Nothing in the listing should be altered when it is copied, and no picture goes into the copy.

————————

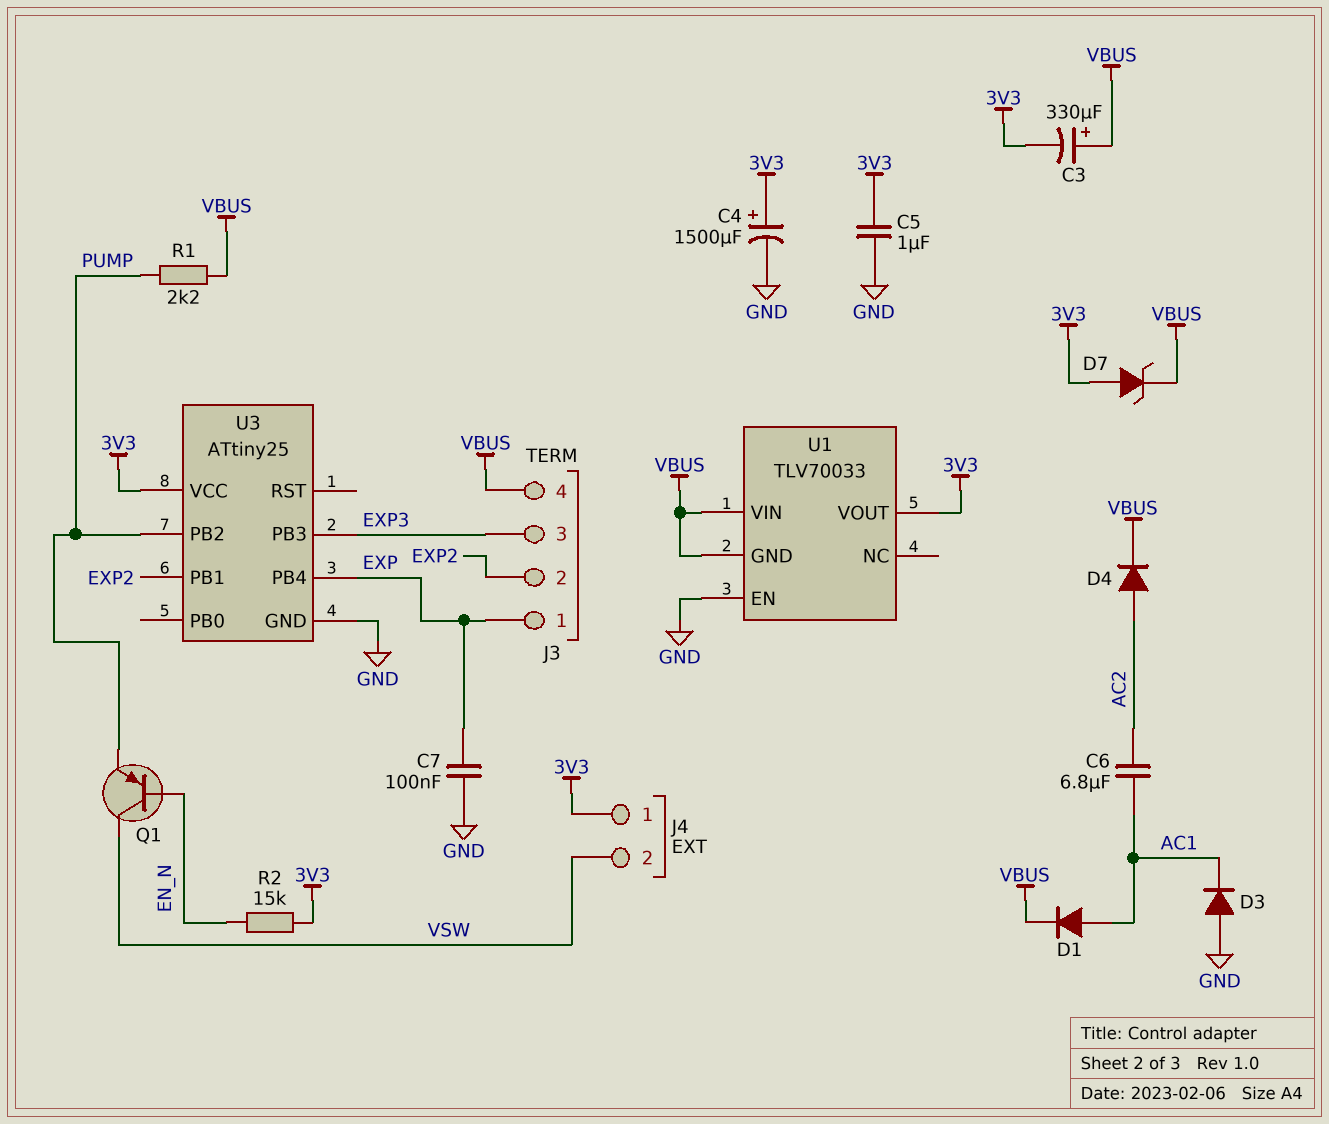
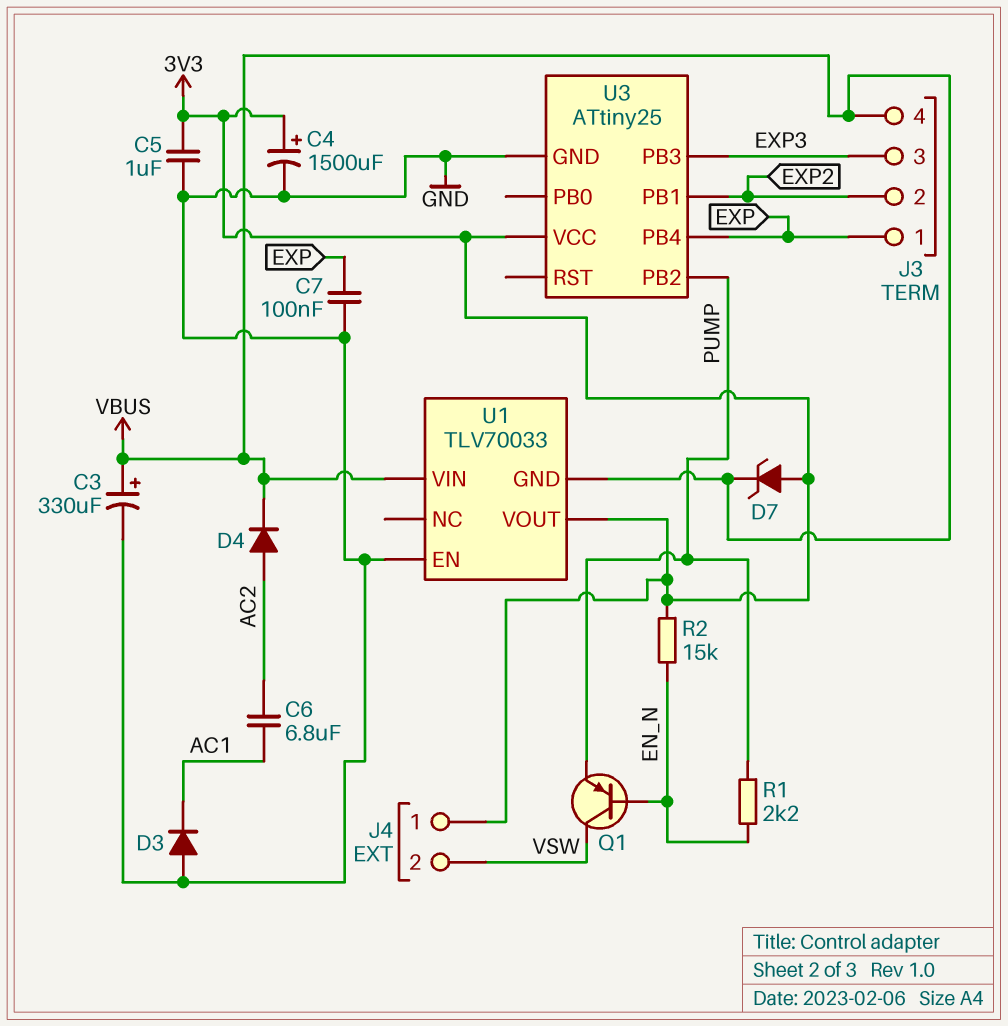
C3: 330uF (plus VBUS, minus 3V3) -> 330uF (plus VBUS, minus GND)
D1: diode (A AC1, K VBUS) -> none
R1: 2.2k (PUMP, VBUS) -> 2.2k (EN_N, PUMP)

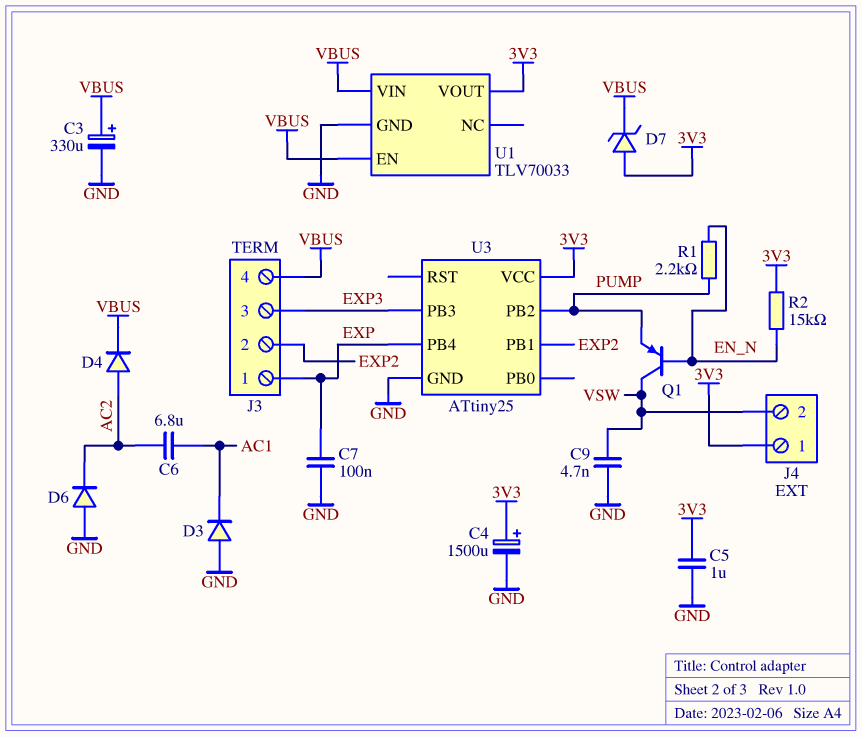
C9: none -> 4.7nF (GND, VSW)
D6: none -> diode (A GND, K AC2)
U1 pin EN: GND -> VBUS
U1 pin GND: VBUS -> GND

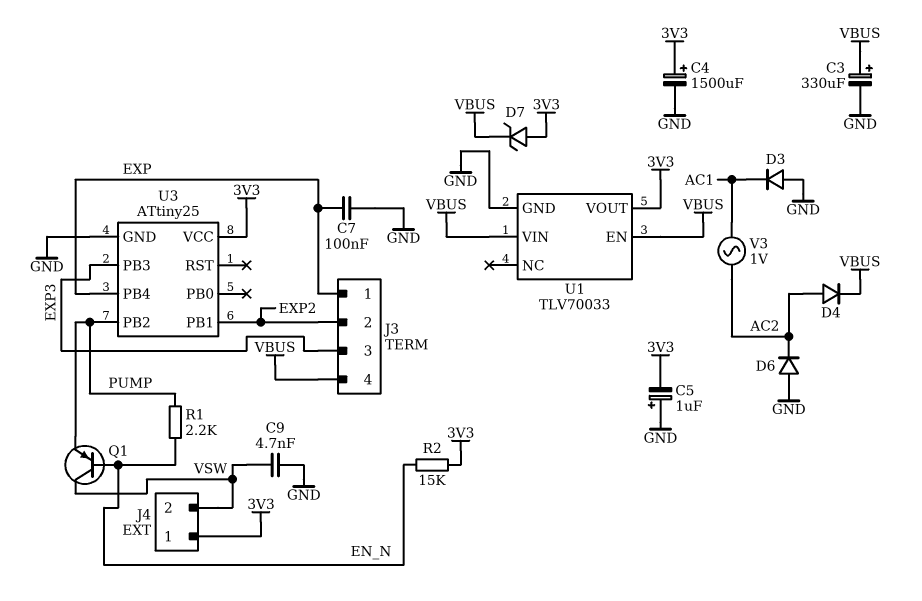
C5: 1uF (3V3, GND) -> 1uF (plus GND, minus 3V3)
C6: 6.8uF (AC1, AC2) -> none
V3: none -> AC 1V (AC1, AC2)

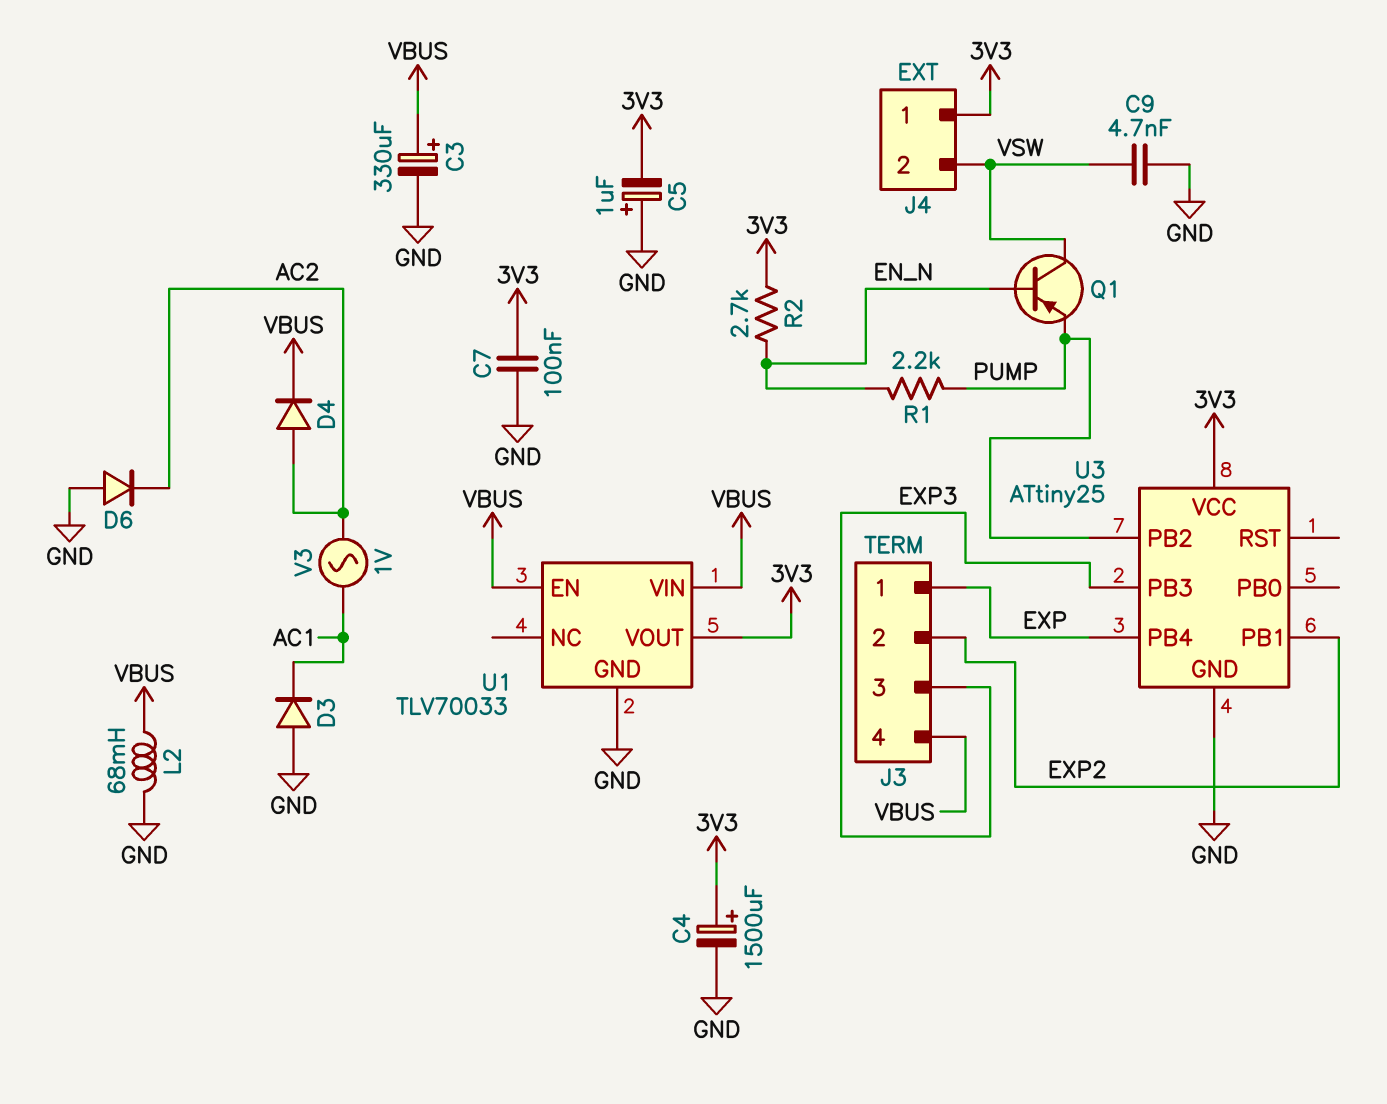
C7: 100nF (EXP, GND) -> 100nF (3V3, GND)
D7: zener (A 3V3, K VBUS) -> none
L2: none -> 68mH (GND, VBUS)
R2: 15k (3V3, EN_N) -> 2.7k (3V3, EN_N)

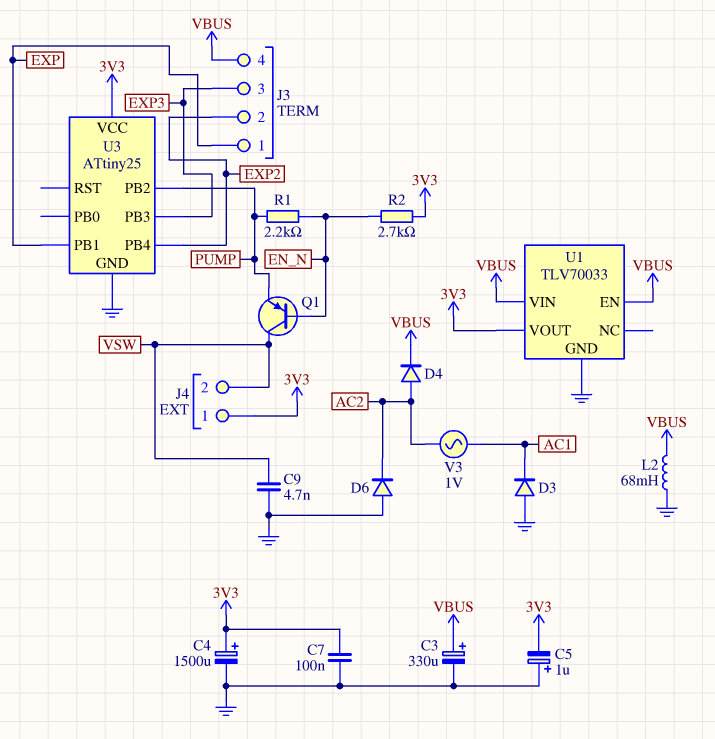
U3 pin PB1: EXP2 -> EXP
U3 pin PB4: EXP -> EXP2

————————

**The answer**
C3: 330uF (plus VBUS, minus 3V3) -> 330uF (plus VBUS, minus GND)
D1: diode (A AC1, K VBUS) -> none
R1: 2.2k (PUMP, VBUS) -> 2.2k (EN_N, PUMP)

C9: none -> 4.7nF (GND, VSW)
D6: none -> diode (A GND, K AC2)
U1 pin EN: GND -> VBUS
U1 pin GND: VBUS -> GND

C5: 1uF (3V3, GND) -> 1uF (plus GND, minus 3V3)
C6: 6.8uF (AC1, AC2) -> none
V3: none -> AC 1V (AC1, AC2)

C7: 100nF (EXP, GND) -> 100nF (3V3, GND)
D7: zener (A 3V3, K VBUS) -> none
L2: none -> 68mH (GND, VBUS)
R2: 15k (3V3, EN_N) -> 2.7k (3V3, EN_N)

U3 pin PB1: EXP2 -> EXP
U3 pin PB4: EXP -> EXP2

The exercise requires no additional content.